**SUPPLIED INFORMATION**
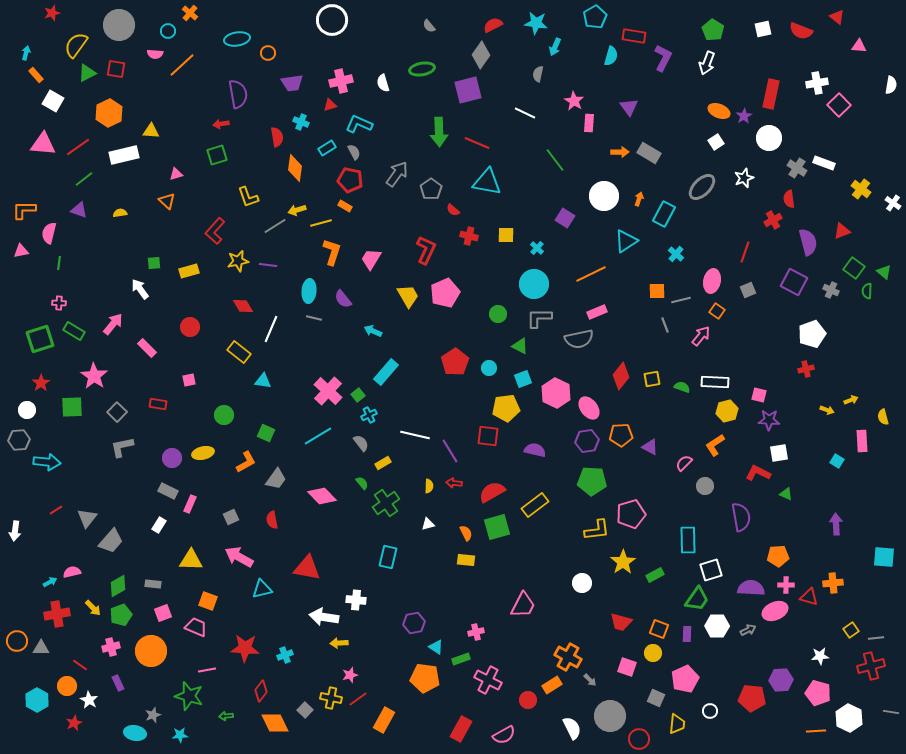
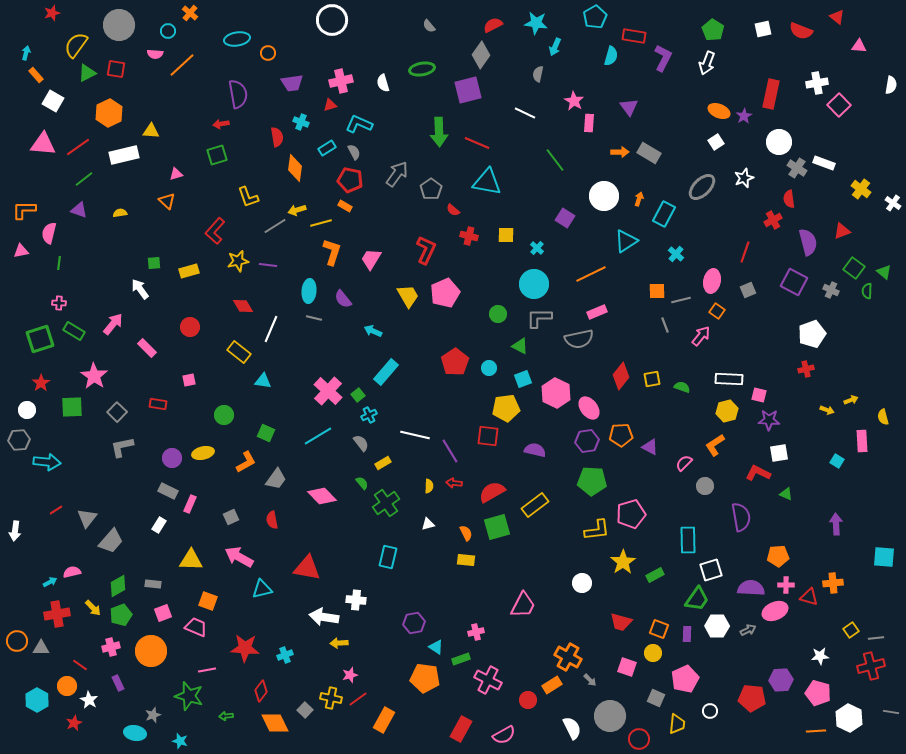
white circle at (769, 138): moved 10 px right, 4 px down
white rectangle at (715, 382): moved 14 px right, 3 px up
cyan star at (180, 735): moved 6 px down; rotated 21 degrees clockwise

---

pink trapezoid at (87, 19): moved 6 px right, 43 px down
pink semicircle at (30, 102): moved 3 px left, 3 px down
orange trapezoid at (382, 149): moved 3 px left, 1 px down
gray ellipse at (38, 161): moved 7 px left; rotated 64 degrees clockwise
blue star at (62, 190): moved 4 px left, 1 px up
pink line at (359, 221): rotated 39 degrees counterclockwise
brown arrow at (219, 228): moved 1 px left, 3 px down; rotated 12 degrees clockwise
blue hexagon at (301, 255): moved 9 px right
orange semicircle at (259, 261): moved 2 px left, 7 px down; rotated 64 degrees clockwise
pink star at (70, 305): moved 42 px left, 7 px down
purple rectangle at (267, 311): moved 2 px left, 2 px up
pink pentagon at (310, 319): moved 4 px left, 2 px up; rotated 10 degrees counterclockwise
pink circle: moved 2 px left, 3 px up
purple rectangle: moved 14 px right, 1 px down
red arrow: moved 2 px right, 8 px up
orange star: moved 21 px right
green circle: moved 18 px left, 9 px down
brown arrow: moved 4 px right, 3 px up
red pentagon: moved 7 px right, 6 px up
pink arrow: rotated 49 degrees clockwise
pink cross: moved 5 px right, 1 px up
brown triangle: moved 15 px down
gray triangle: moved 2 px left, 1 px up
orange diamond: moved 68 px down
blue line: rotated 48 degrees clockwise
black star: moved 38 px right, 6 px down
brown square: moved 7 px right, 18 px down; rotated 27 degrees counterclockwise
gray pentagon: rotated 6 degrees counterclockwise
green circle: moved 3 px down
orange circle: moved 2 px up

**EXERCISE REQUIREMENTS**
Reproduce exactly the lines of the records above from the one with "blue hexagon at (301, 255): moved 9 px right" to the one with "green circle: moved 3 px down", both included, and leave out everything else.

**FINISHED EXERCISE**
blue hexagon at (301, 255): moved 9 px right
orange semicircle at (259, 261): moved 2 px left, 7 px down; rotated 64 degrees clockwise
pink star at (70, 305): moved 42 px left, 7 px down
purple rectangle at (267, 311): moved 2 px left, 2 px up
pink pentagon at (310, 319): moved 4 px left, 2 px up; rotated 10 degrees counterclockwise
pink circle: moved 2 px left, 3 px up
purple rectangle: moved 14 px right, 1 px down
red arrow: moved 2 px right, 8 px up
orange star: moved 21 px right
green circle: moved 18 px left, 9 px down
brown arrow: moved 4 px right, 3 px up
red pentagon: moved 7 px right, 6 px up
pink arrow: rotated 49 degrees clockwise
pink cross: moved 5 px right, 1 px up
brown triangle: moved 15 px down
gray triangle: moved 2 px left, 1 px up
orange diamond: moved 68 px down
blue line: rotated 48 degrees clockwise
black star: moved 38 px right, 6 px down
brown square: moved 7 px right, 18 px down; rotated 27 degrees counterclockwise
gray pentagon: rotated 6 degrees counterclockwise
green circle: moved 3 px down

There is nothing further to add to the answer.